• REQUIRED WORK:
Scan the entries below for lines holding "camera". Give the number of such lines alone.

Colored object listings
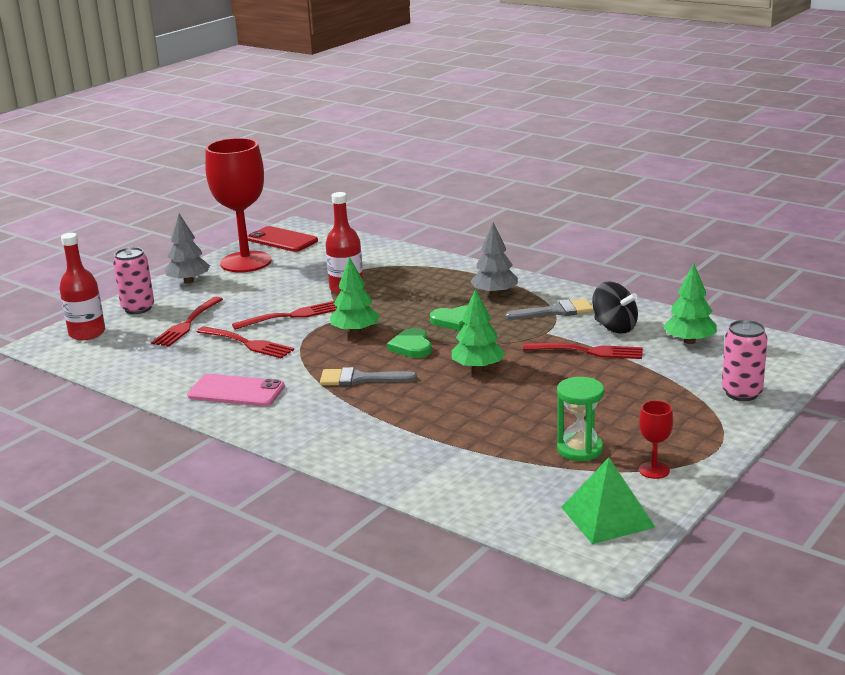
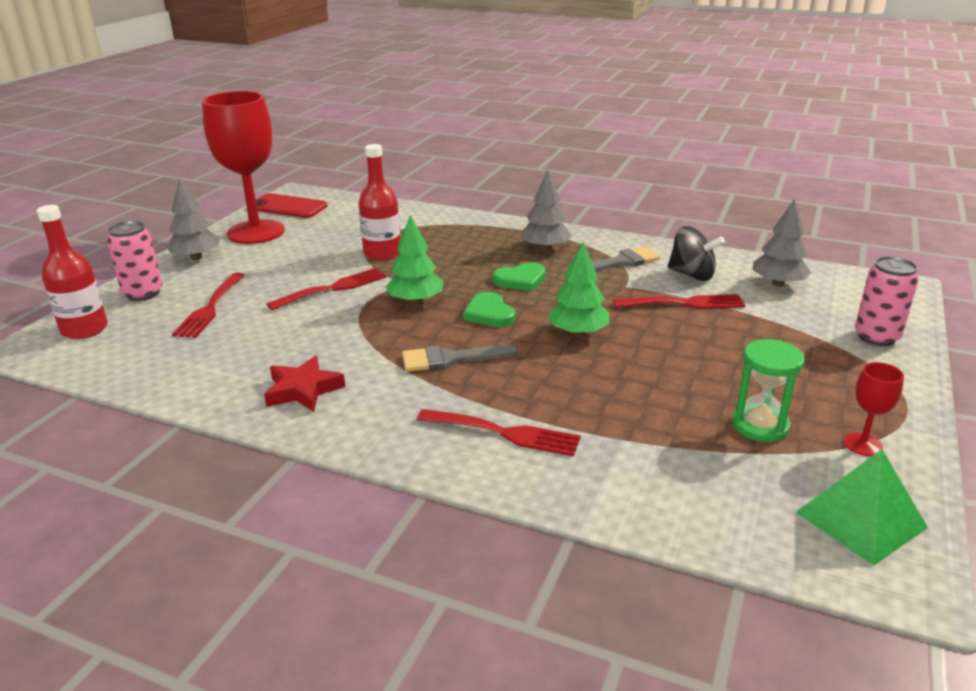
camera: 15 degrees left, 5 degrees up
pink phone [187,374,285,406] -> red star [264,356,345,412]
red fork [197,327,294,358] -> red fork moved to [417,409,581,457]
green tree [663,264,717,344] -> grey tree [753,199,811,287]

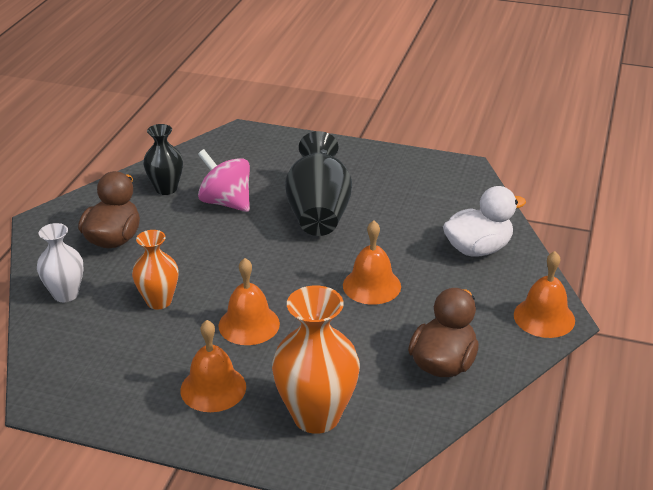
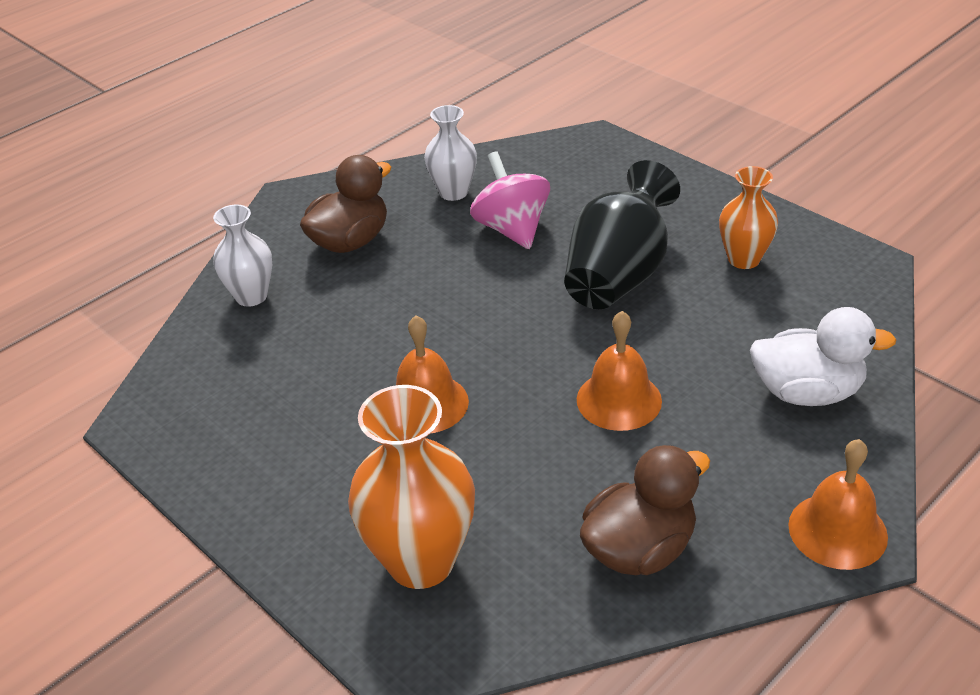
camera: 30 degrees right, 5 degrees up
orange vase [132,230,179,309] -> orange vase moved to [719,166,778,269]
black vase [143,124,183,195] -> white vase [424,105,477,201]
orange bell [180,320,246,412] -> none

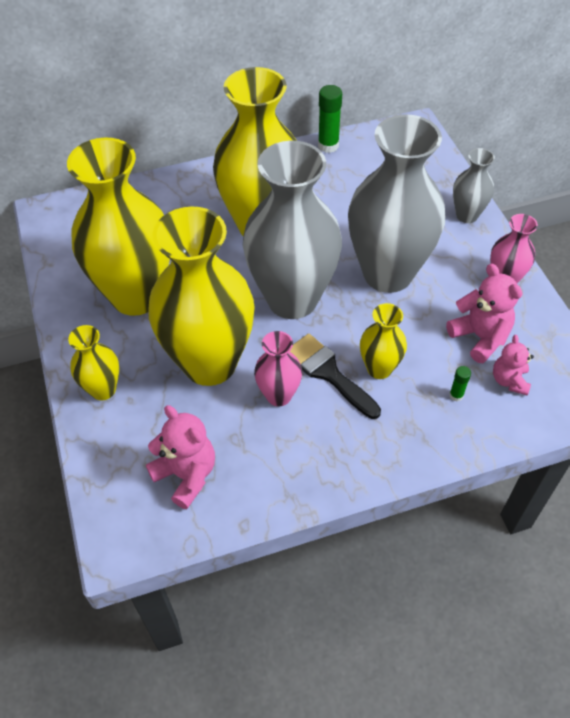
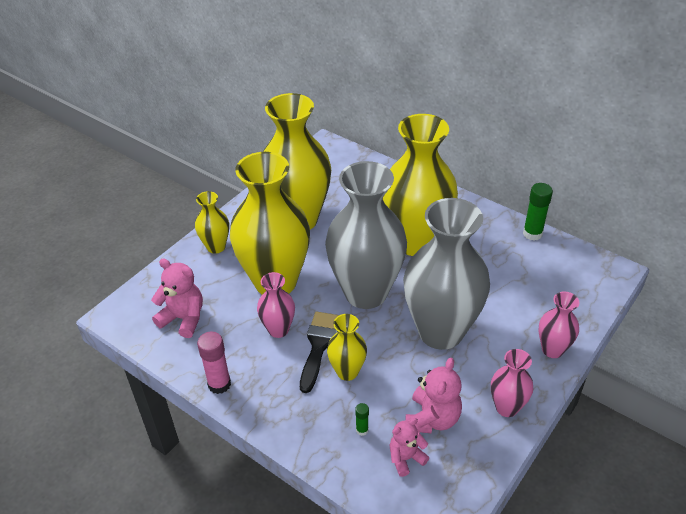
camera: 55 degrees right, 10 degrees down
pink teddy bear [146,405,215,509] -> pink teddy bear turned 75 degrees counterclockwise [151,258,203,338]
grey vase [453,148,495,223] -> pink vase [539,292,579,358]
none -> pink glue stick [197,331,231,394]

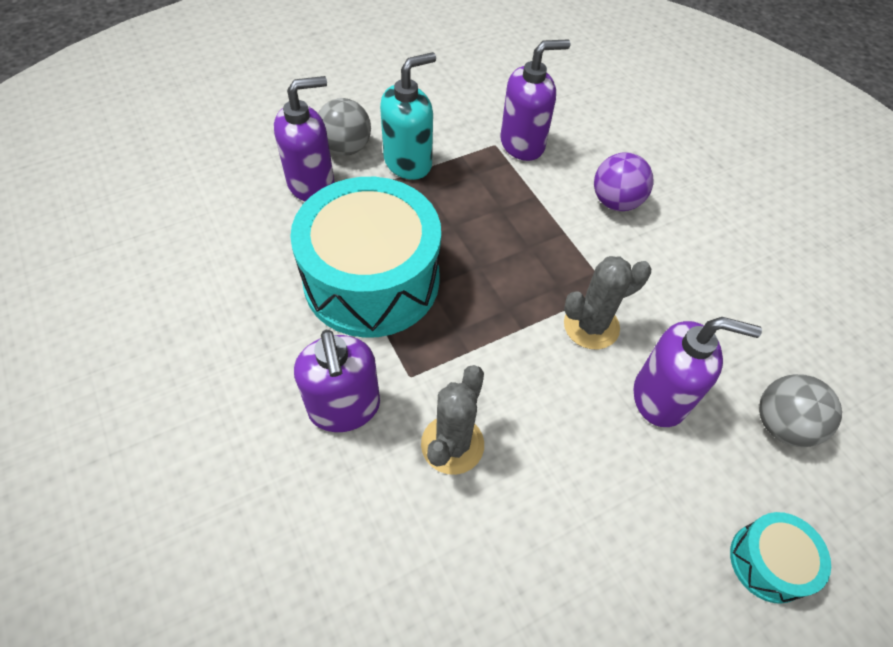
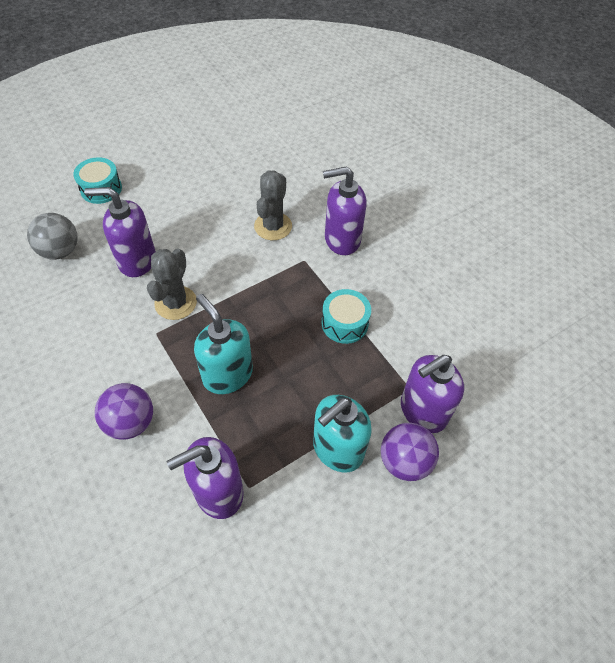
camera: 175 degrees right, 0 degrees up
turquoise drum [290,177,441,338] -> turquoise drum [322,289,371,344], size x0.44
purple soap dispenser [294,330,380,432] -> purple soap dispenser turned 75 degrees counterclockwise [323,166,367,255]
grey ball [318,98,371,156] -> purple ball [381,423,439,481]
grey cactus [564,256,651,349] -> grey cactus turned 45 degrees counterclockwise [147,248,197,320]
none -> turquoise soap dispenser [194,294,253,394]

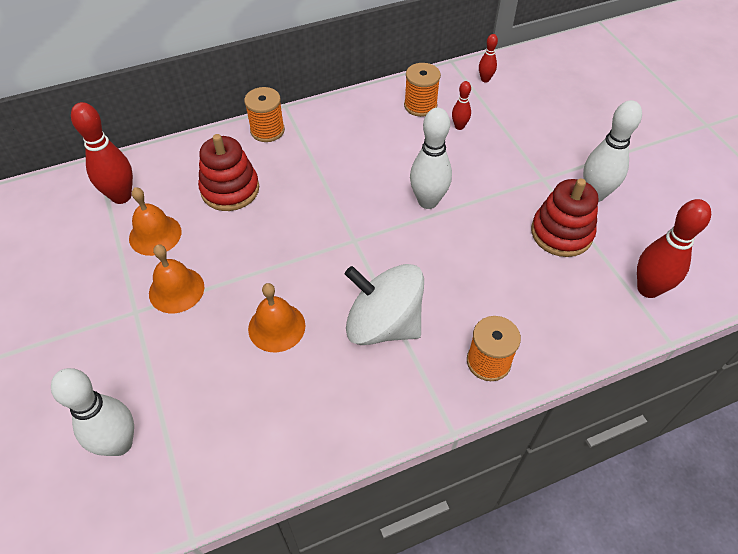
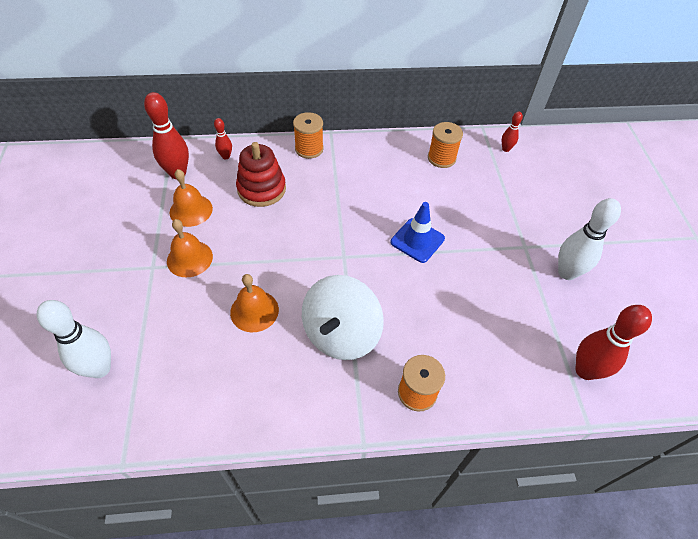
camera: 15 degrees right, 0 degrees up
white spinning top [345,264,424,345] -> white spinning top turned 105 degrees counterclockwise [302,275,384,360]
white bowling pin [410,108,452,209] -> blue traffic cone [391,202,445,263]
red bowling pin [452,81,471,130] -> red bowling pin moved to [214,118,232,159]
red stacking toy [531,179,598,257] -> none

• TASK SOLUTION:
5